Exercise description:
Using the records that appear below, write out exactly the lines from the one with "purple candle: 3 -> 2" through the one with "yellow soap dispenser: 0 -> 3", keeping both end lines.

Source material:
=-=-=-=-=
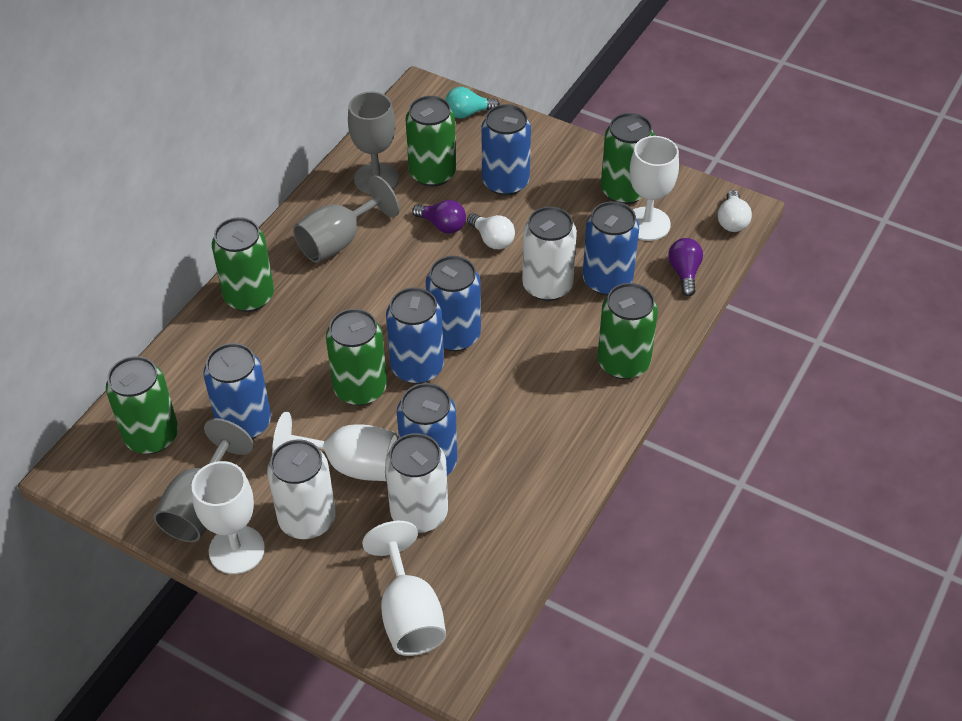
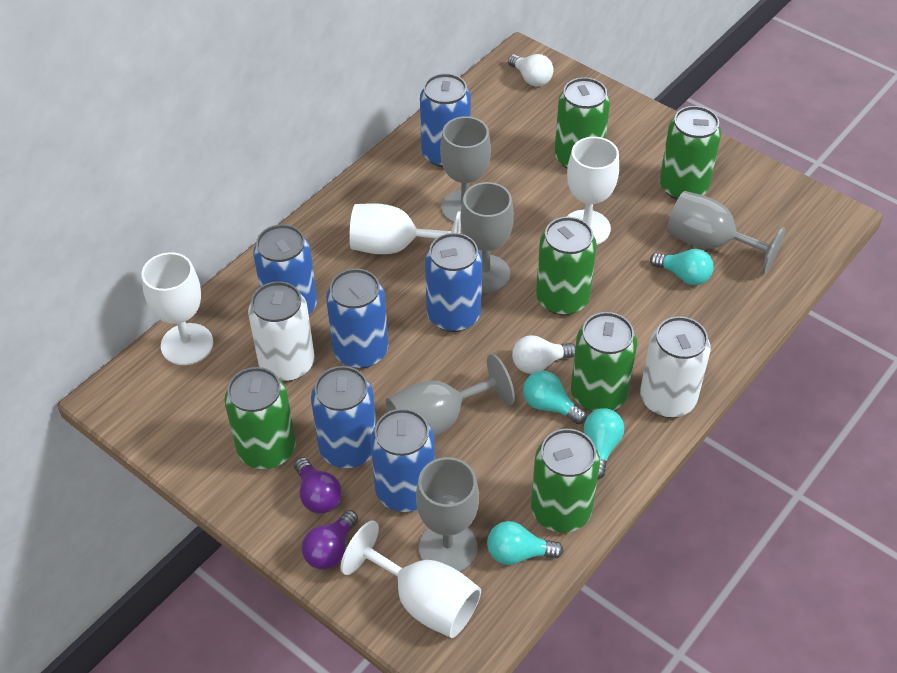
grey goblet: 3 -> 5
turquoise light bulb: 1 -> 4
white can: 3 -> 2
=-=-=-=-=
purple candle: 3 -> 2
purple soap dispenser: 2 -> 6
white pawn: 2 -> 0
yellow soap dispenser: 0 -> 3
=-=-=-=-=
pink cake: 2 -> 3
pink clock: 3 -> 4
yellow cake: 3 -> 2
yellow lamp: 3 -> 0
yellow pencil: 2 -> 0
=-=-=-=-=
Response area:
purple candle: 3 -> 2
purple soap dispenser: 2 -> 6
white pawn: 2 -> 0
yellow soap dispenser: 0 -> 3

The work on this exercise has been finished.